*** Block opens ***

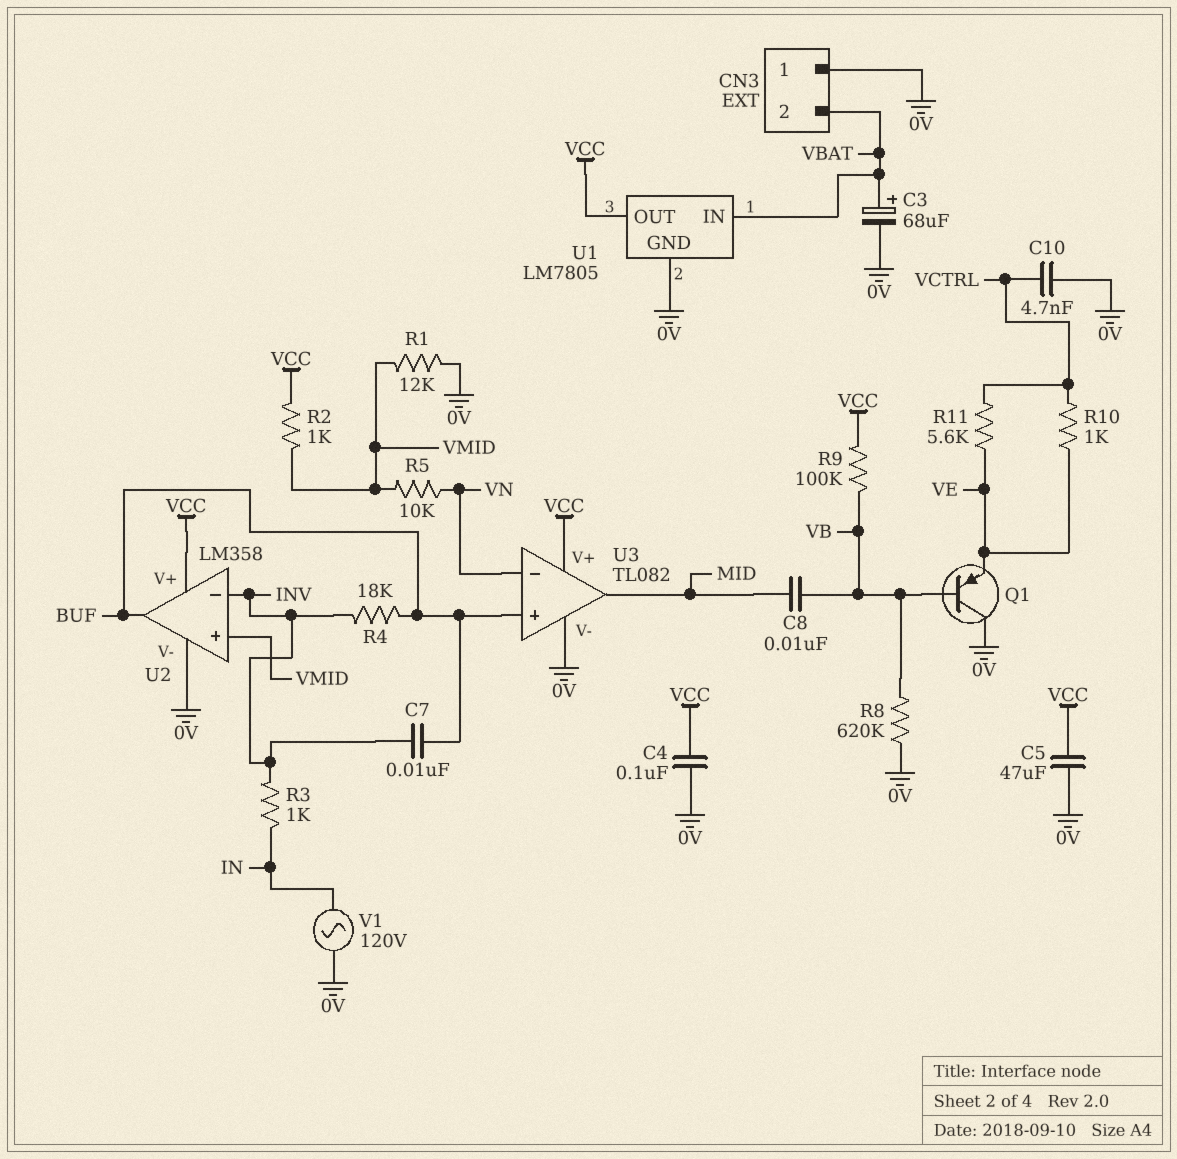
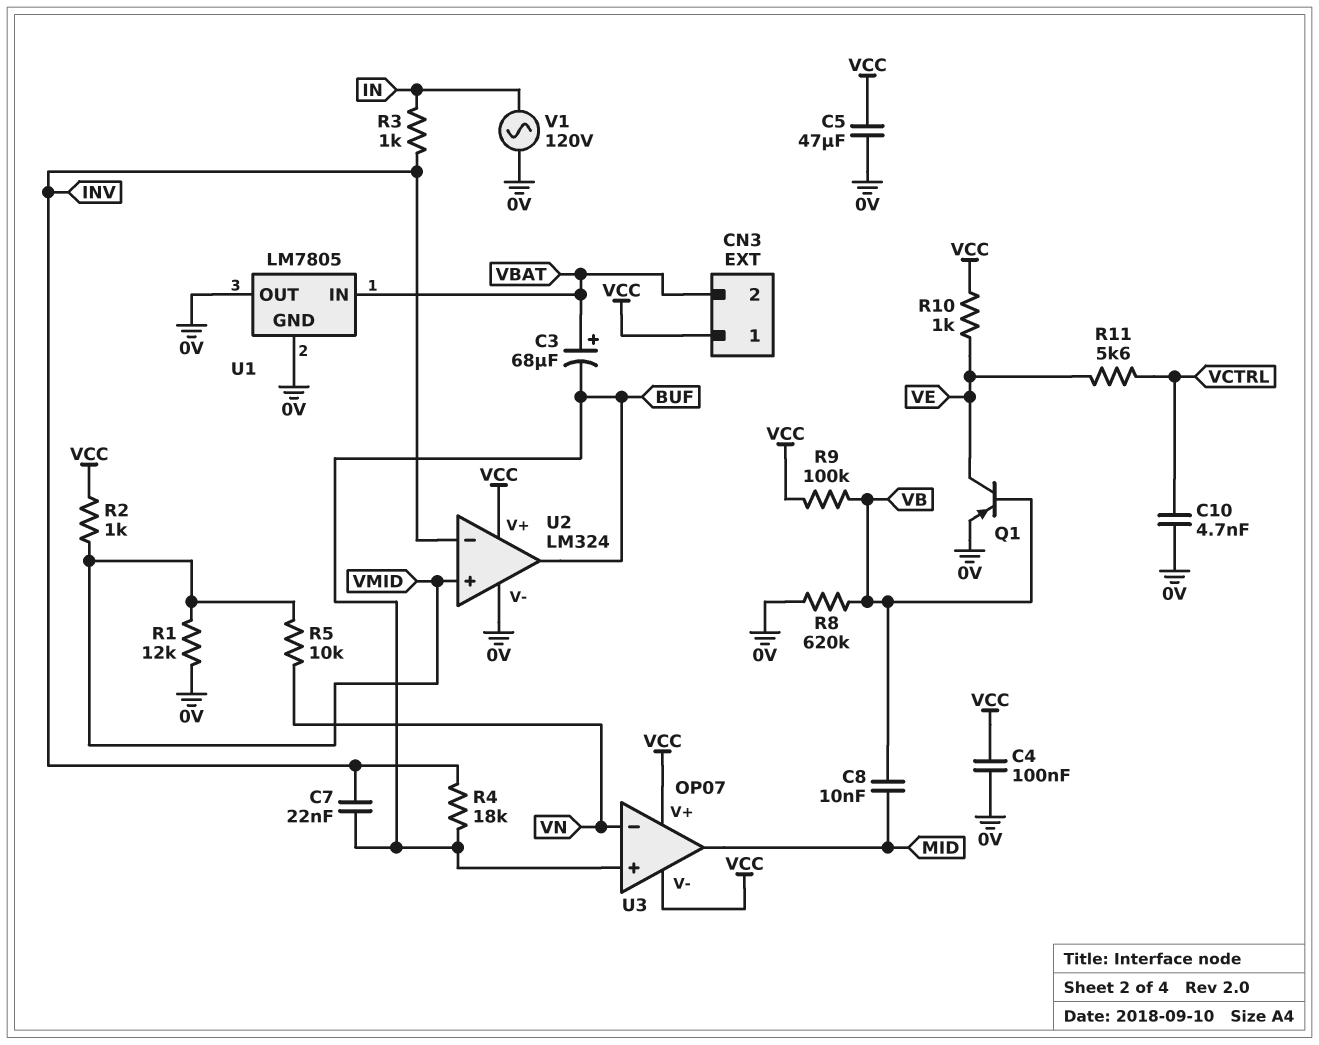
C3: 68uF (plus VBAT, minus 0V) -> 68uF (plus VBAT, minus BUF)
C7: 10nF (BUF, INV) -> 22nF (BUF, INV)
CN3 pin 1: 0V -> VCC
Q1: PNP (B VB, C 0V, E VE) -> PNP (B VB, C VE, E 0V)
R10: 1k (VCTRL, VE) -> 1k (VCC, VE)
U1 pin OUT: VCC -> 0V
U2: LM358 -> LM324
U3: TL082 -> OP07
U3 pin V-: 0V -> VCC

*** Block closes ***

When copying the entries, drop the images and keep every line exact.

#### [Output]
C3: 68uF (plus VBAT, minus 0V) -> 68uF (plus VBAT, minus BUF)
C7: 10nF (BUF, INV) -> 22nF (BUF, INV)
CN3 pin 1: 0V -> VCC
Q1: PNP (B VB, C 0V, E VE) -> PNP (B VB, C VE, E 0V)
R10: 1k (VCTRL, VE) -> 1k (VCC, VE)
U1 pin OUT: VCC -> 0V
U2: LM358 -> LM324
U3: TL082 -> OP07
U3 pin V-: 0V -> VCC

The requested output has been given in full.